> PROBLEM DESCRIPTION: Return the lines of the data below, from the one containing "black ruler: 3 -> 0" through the very last, exactly and with both ends included; no pictures.

> SOURCE MATERIAL:
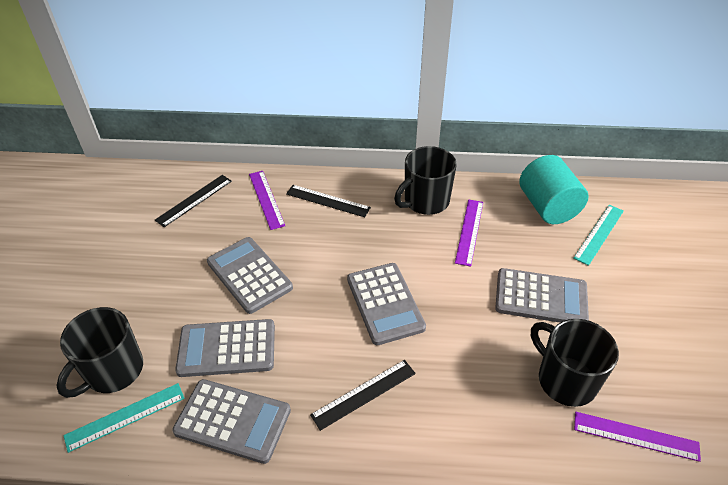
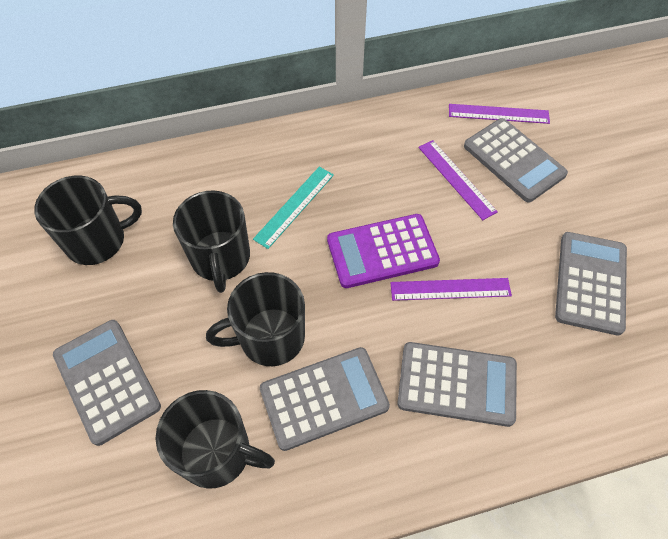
black mug: 3 -> 4
black ruler: 3 -> 0
purple calculator: 0 -> 1
turquoise cylinder: 1 -> 0
turquoise ruler: 2 -> 1

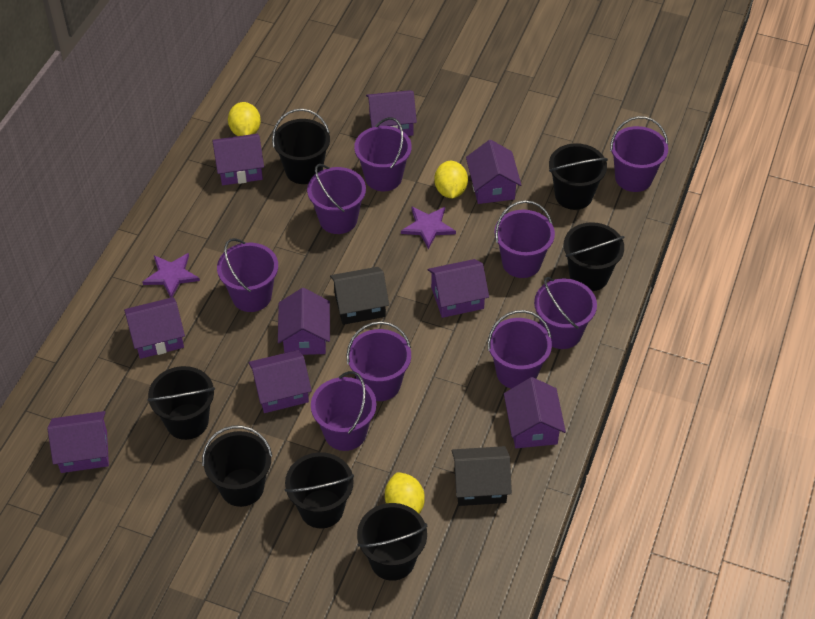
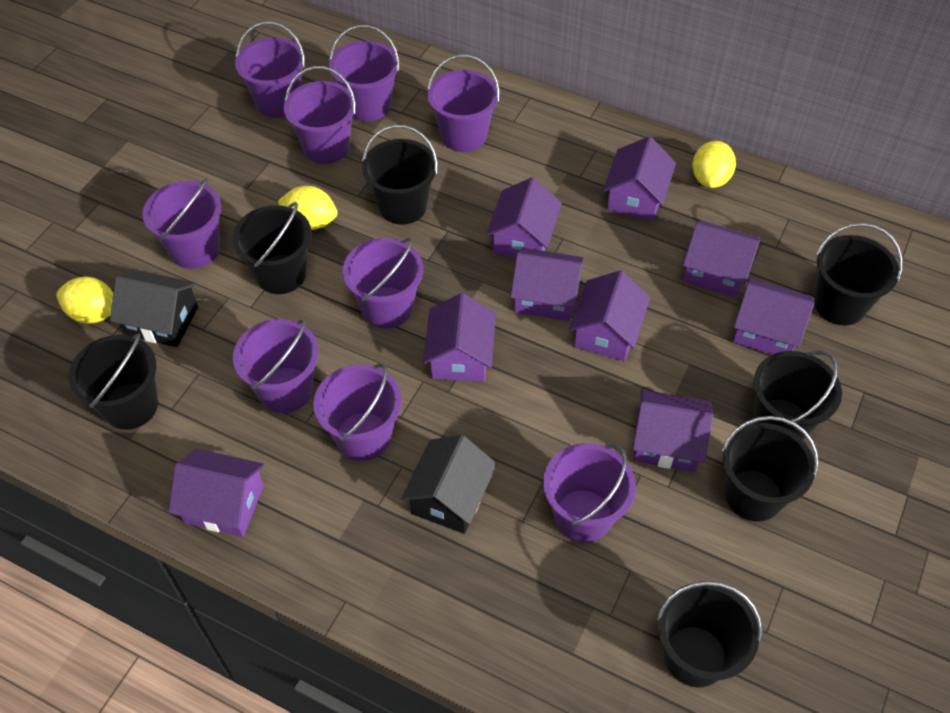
purple star: 2 -> 0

> THE ANSWER:
black ruler: 3 -> 0
purple calculator: 0 -> 1
turquoise cylinder: 1 -> 0
turquoise ruler: 2 -> 1

purple star: 2 -> 0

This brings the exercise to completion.